## Before-and-after object listings
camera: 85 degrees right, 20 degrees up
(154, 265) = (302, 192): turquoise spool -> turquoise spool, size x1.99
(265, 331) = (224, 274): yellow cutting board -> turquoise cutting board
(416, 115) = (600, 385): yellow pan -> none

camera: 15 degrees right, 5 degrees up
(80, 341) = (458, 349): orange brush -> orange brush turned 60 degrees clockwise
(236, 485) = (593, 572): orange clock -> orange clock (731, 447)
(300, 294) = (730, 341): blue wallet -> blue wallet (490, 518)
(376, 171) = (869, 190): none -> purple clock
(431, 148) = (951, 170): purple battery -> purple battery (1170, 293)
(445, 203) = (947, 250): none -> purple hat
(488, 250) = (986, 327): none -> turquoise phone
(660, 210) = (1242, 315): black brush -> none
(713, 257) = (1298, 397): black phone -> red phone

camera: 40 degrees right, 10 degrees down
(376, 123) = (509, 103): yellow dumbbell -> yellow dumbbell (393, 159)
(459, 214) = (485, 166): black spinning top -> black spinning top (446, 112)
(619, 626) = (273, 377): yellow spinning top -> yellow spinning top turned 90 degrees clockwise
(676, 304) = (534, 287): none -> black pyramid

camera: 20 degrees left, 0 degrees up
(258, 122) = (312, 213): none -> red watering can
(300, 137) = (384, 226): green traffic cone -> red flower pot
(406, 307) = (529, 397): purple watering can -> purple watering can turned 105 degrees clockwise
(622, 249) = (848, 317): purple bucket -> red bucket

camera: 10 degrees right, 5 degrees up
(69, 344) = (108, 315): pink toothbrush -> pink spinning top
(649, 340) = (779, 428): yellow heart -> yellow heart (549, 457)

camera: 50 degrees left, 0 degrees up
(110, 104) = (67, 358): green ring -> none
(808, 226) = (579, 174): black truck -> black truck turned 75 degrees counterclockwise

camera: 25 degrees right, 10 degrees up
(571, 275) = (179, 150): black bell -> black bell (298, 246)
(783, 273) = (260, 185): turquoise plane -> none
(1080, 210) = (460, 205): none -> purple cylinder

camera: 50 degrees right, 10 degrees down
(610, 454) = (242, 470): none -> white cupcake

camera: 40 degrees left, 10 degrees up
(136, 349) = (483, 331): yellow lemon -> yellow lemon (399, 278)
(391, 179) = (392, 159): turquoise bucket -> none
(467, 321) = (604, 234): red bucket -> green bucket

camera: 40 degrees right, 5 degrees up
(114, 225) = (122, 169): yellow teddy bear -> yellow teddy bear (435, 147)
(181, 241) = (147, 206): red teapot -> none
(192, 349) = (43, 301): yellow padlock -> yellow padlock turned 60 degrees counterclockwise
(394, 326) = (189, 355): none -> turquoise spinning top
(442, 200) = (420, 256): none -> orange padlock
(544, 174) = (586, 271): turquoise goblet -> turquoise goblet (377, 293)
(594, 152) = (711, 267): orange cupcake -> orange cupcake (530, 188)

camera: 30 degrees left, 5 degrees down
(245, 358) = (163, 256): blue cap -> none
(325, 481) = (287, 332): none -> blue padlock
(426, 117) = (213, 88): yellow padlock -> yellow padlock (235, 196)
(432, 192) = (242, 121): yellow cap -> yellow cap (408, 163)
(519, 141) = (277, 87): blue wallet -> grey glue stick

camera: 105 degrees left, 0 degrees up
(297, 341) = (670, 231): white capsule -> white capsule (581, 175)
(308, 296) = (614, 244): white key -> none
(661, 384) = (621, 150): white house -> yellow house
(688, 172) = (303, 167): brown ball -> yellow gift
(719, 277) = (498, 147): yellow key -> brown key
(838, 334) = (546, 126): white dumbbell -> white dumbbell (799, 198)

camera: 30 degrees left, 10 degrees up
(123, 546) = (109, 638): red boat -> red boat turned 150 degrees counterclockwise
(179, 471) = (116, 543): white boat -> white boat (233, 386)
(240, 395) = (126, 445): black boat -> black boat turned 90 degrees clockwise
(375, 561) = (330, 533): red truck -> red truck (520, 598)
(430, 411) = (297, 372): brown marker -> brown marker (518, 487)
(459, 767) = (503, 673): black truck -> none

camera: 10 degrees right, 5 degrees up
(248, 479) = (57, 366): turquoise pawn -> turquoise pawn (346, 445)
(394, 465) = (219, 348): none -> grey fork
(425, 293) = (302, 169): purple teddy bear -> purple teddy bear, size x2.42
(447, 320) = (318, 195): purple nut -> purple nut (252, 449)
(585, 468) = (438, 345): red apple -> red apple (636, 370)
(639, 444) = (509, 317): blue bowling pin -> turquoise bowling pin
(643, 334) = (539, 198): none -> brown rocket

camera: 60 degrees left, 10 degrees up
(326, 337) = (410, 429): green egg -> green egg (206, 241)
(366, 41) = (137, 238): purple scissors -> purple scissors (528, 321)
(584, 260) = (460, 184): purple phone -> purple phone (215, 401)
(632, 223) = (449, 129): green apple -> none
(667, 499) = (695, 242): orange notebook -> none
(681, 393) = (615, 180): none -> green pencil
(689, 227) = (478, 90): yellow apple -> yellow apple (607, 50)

## Problem requirements
Each line above that contains the word "boat" should be returned.

## Output of the exercise
(123, 546) = (109, 638): red boat -> red boat turned 150 degrees counterclockwise
(179, 471) = (116, 543): white boat -> white boat (233, 386)
(240, 395) = (126, 445): black boat -> black boat turned 90 degrees clockwise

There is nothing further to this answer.